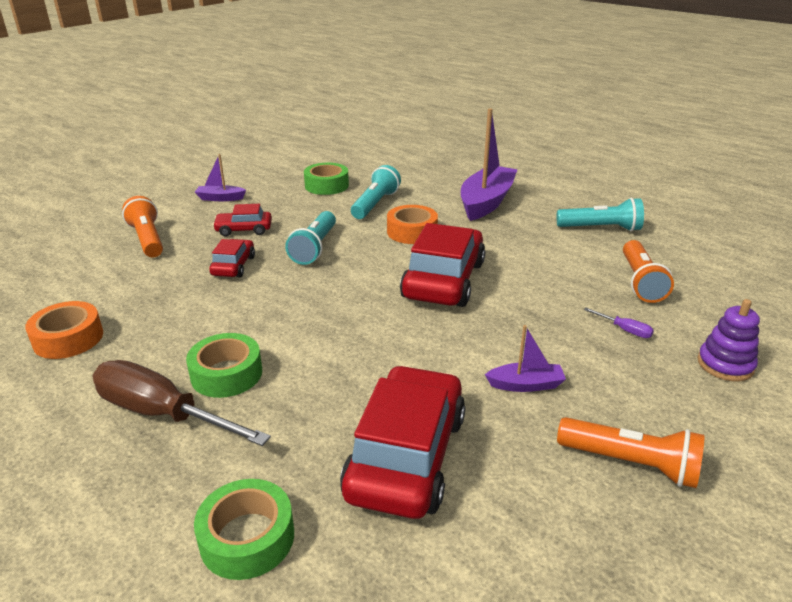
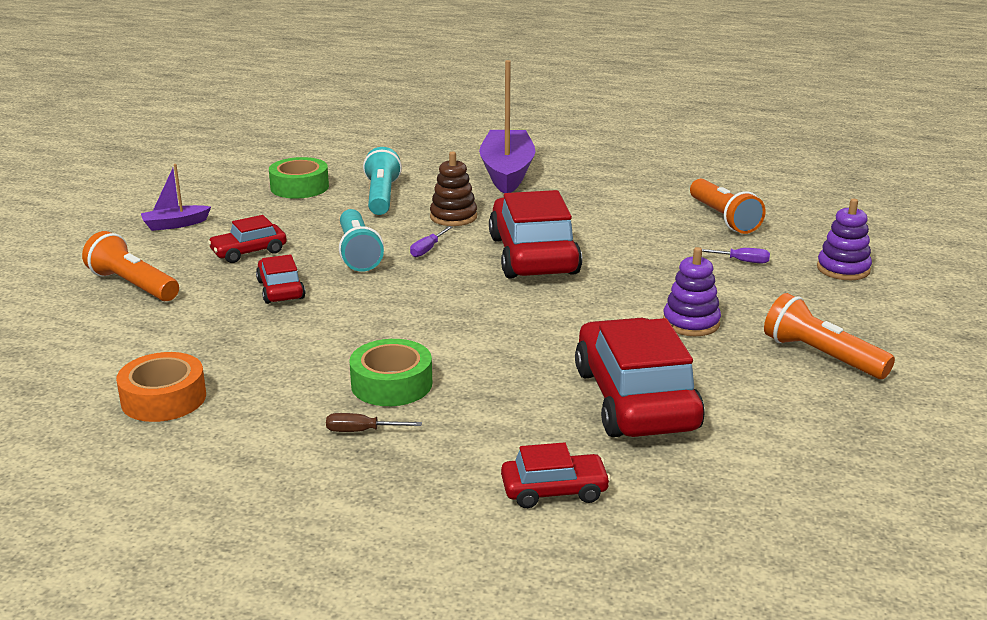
camera: 25 degrees left, 5 degrees down
(162, 414) = (362, 431): brown screwdriver -> brown screwdriver, size x0.40
(247, 538) = (554, 490): green tape -> red car
(367, 256) = (428, 249): none -> purple screwdriver
(412, 232) = (453, 217): orange tape -> brown stacking toy
(526, 385) = (691, 323): purple boat -> purple stacking toy
(600, 228) = (648, 177): turquoise flashlight -> none
(630, 463) = (821, 356): orange flashlight -> orange flashlight turned 135 degrees counterclockwise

● WHAT THE EXERCISE ASKS
Where the string "stacking" appears in a line of the listing, copy that line.

● RESULT FOR THIS EXERCISE
(412, 232) = (453, 217): orange tape -> brown stacking toy
(526, 385) = (691, 323): purple boat -> purple stacking toy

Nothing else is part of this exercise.